## Task to complete
Only the records, exactly as written, belong in the answer; pictures do not.

## Exercise inputs

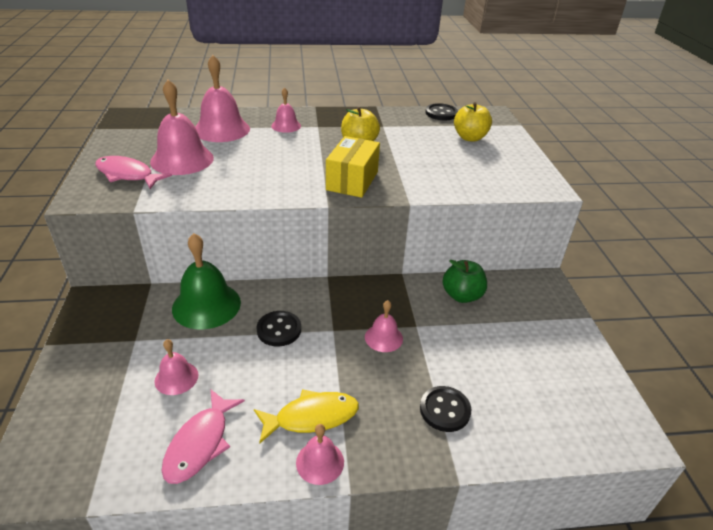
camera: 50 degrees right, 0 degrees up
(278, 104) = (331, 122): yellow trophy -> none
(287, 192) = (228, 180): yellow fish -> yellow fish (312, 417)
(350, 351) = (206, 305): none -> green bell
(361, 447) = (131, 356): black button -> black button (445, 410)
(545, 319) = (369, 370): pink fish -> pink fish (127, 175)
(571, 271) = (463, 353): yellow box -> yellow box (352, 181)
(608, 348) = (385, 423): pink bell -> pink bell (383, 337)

## Written solution
camera: 50 degrees right, 0 degrees up
(278, 104) = (331, 122): yellow trophy -> none
(287, 192) = (228, 180): yellow fish -> yellow fish (312, 417)
(350, 351) = (206, 305): none -> green bell
(361, 447) = (131, 356): black button -> black button (445, 410)
(545, 319) = (369, 370): pink fish -> pink fish (127, 175)
(571, 271) = (463, 353): yellow box -> yellow box (352, 181)
(608, 348) = (385, 423): pink bell -> pink bell (383, 337)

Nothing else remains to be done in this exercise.